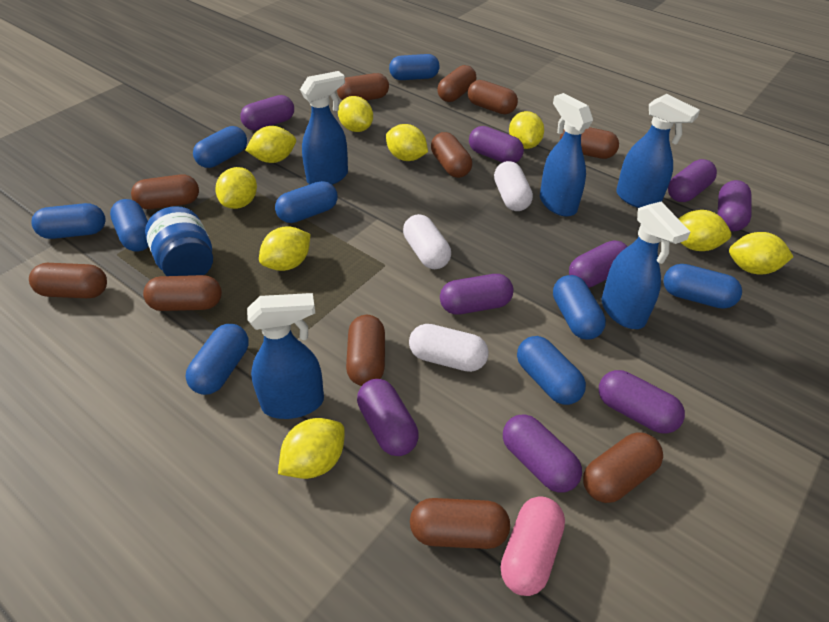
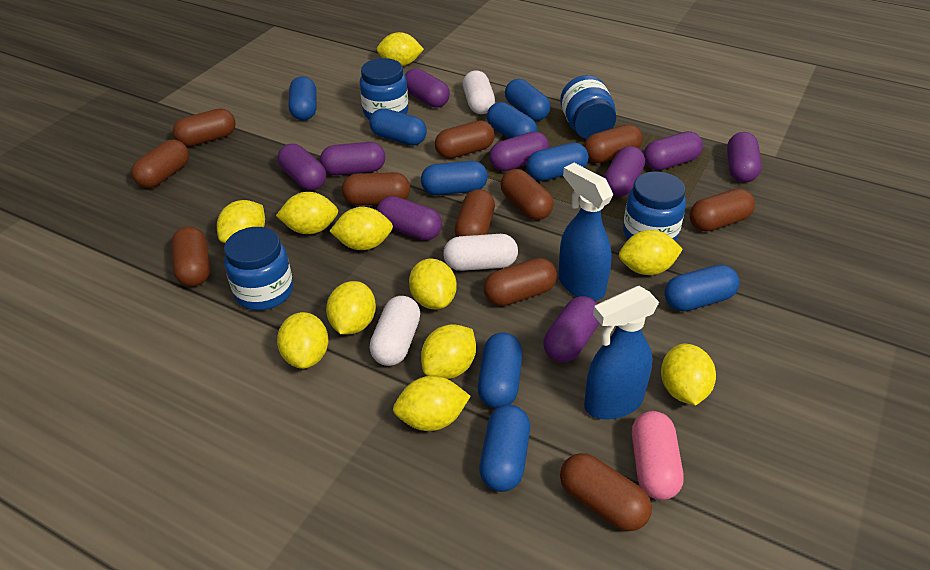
blue jar: [145,206,213,276] = 1 -> [224,227,293,310] [360,58,409,120] [560,75,616,139] [623,171,686,242] = 4
blue spray bottle: [247,293,324,419] [300,71,348,185] [540,93,593,217] [602,202,690,329] [616,94,700,208] = 5 -> [558,163,613,301] [584,286,659,420] = 2
yellow lemon: [215,167,257,209] [245,126,296,163] [259,226,311,271] [278,418,345,479] [338,96,373,132] [386,124,428,161] [509,111,544,149] [678,210,732,251] [729,232,794,275] = 9 -> [217,200,265,243] [276,192,338,234] [277,312,329,369] [326,281,376,334] [330,207,393,250] [377,32,424,66] [393,376,470,431] [409,258,457,309] [421,324,476,379] [619,230,683,275] [661,344,716,406] = 11

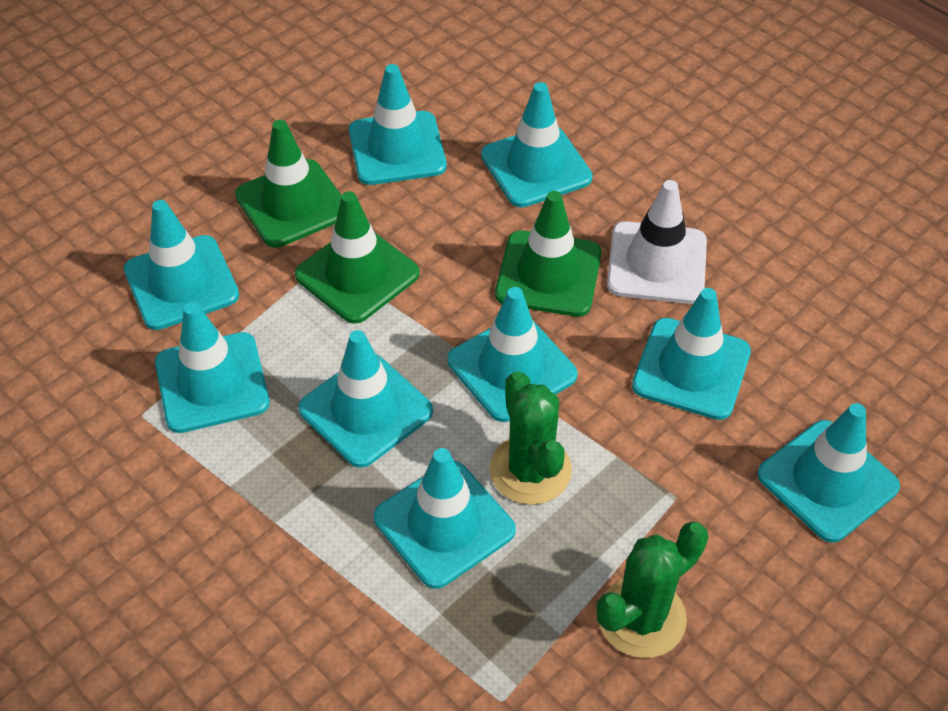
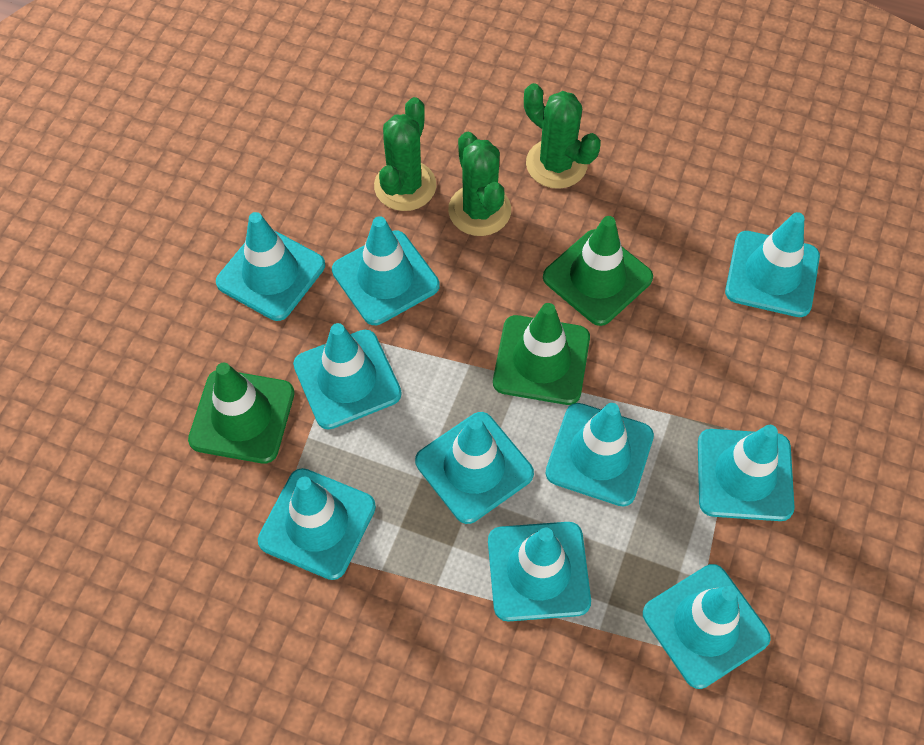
green cactus: [490,371,572,505] [596,521,709,658] = 2 -> [374,97,436,211] [448,132,511,236] [524,83,601,189] = 3
turquoise traffic cone: [124,200,239,330] [155,302,270,433] [299,330,433,468] [349,64,447,185] [374,448,516,589] [448,287,577,422] [481,82,593,207] [632,288,751,420] [757,403,900,543] = 9 -> [216,212,325,321] [258,468,376,580] [293,323,402,430] [332,216,439,325] [415,412,534,524] [488,522,591,621] [545,403,654,507] [643,564,771,689] [698,425,795,521] [725,212,820,317] = 10
white traffic cone: [607,180,707,304] = 1 -> none = 0

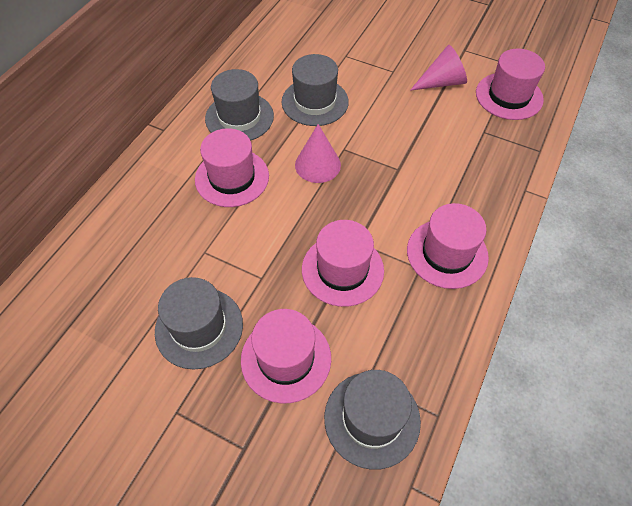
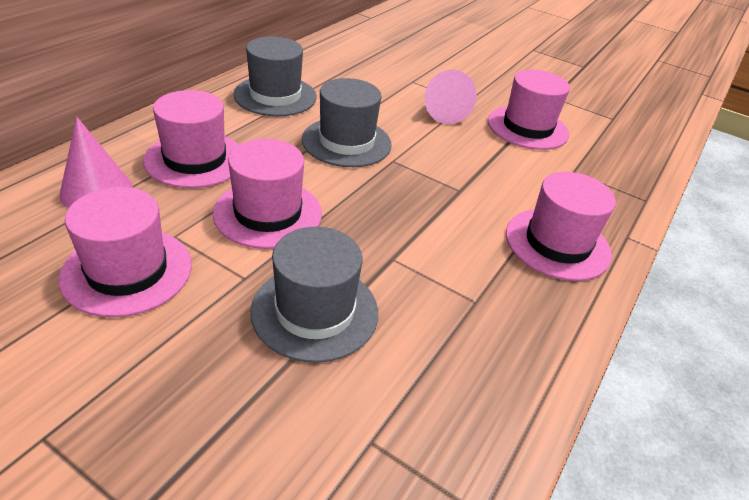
grey hat: [155,277,243,370] [205,69,274,141] [282,54,349,126] [324,370,421,470] = 4 -> [233,37,317,116] [250,227,378,363] [302,78,392,167] = 3

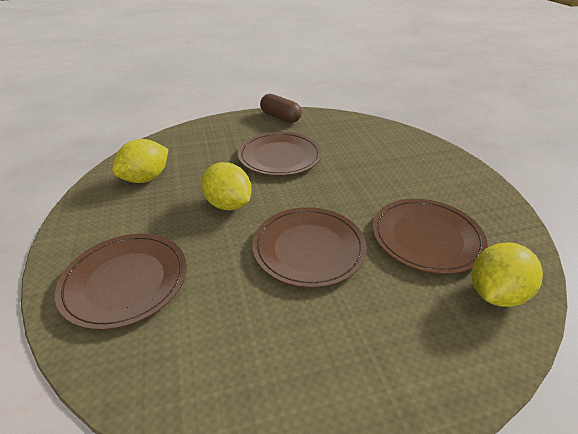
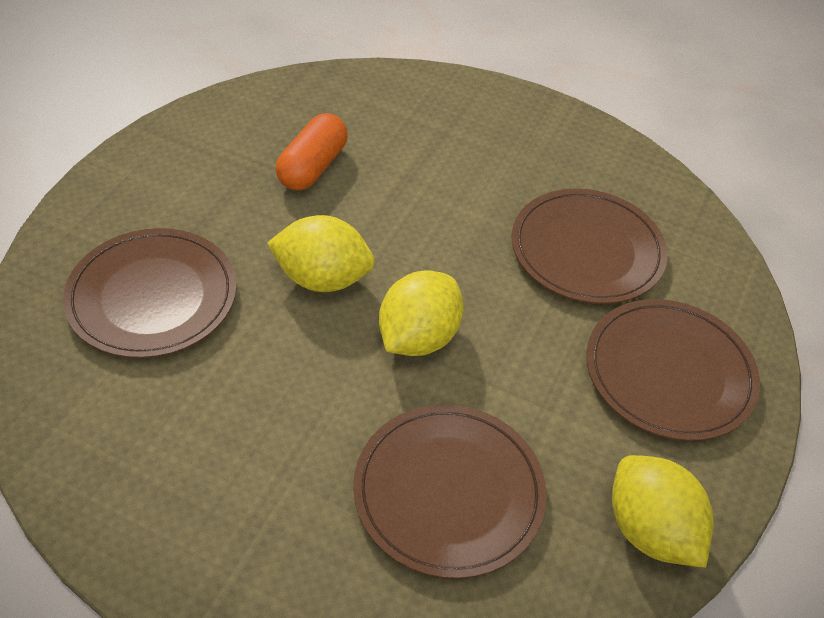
brown capsule: [260,94,302,123] = 1 -> none = 0
orange capsule: none = 0 -> [276,113,348,190] = 1

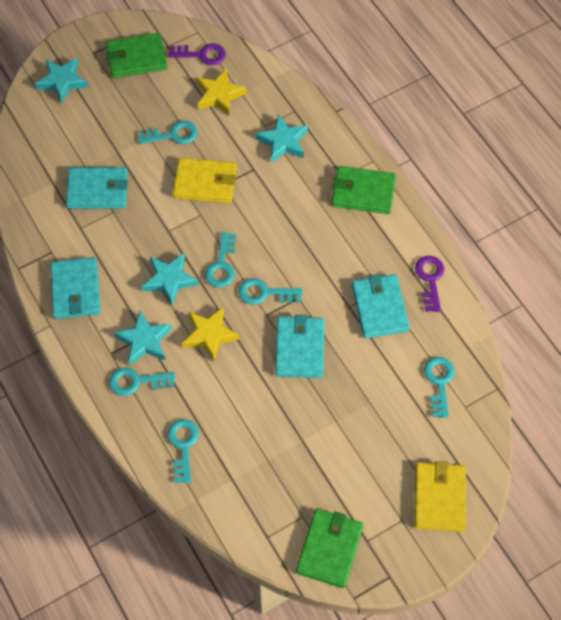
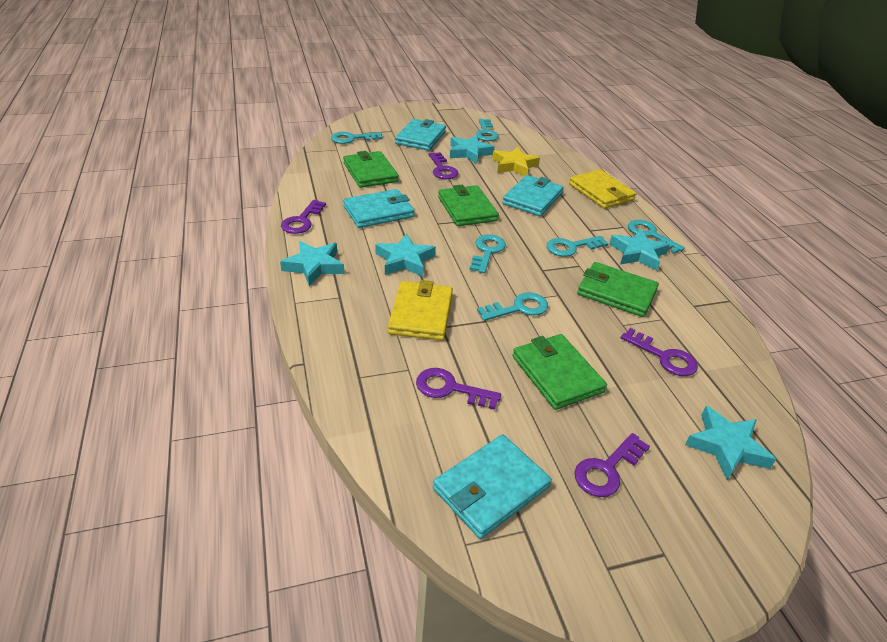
green wallet: [106,33,167,78] [296,509,364,588] [332,166,396,214] = 3 -> [343,151,399,188] [438,185,499,226] [512,334,607,410] [577,262,659,317] = 4
purple key: [168,44,226,65] [415,256,444,312] = 2 -> [281,200,326,234] [416,368,501,410] [428,152,458,179] [574,433,650,497] [621,328,698,376] = 5
turquoise star: [35,58,88,103] [114,311,172,365] [142,253,198,306] [256,114,308,163] = 4 -> [280,241,344,286] [375,234,436,276] [450,135,495,164] [609,229,670,271] [685,406,776,480] = 5
yellow star: [182,306,240,361] [196,69,247,115] = 2 -> [492,147,540,176] = 1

◆ ◆ ◆ ◆ ◆

WHAT YOU HAVE TO DO
Look through the listing above. Pick out each line with "none" and copy it.

REPLY TO THE EXERCISE
white traffic cone: [607,180,707,304] = 1 -> none = 0
brown capsule: [260,94,302,123] = 1 -> none = 0
orange capsule: none = 0 -> [276,113,348,190] = 1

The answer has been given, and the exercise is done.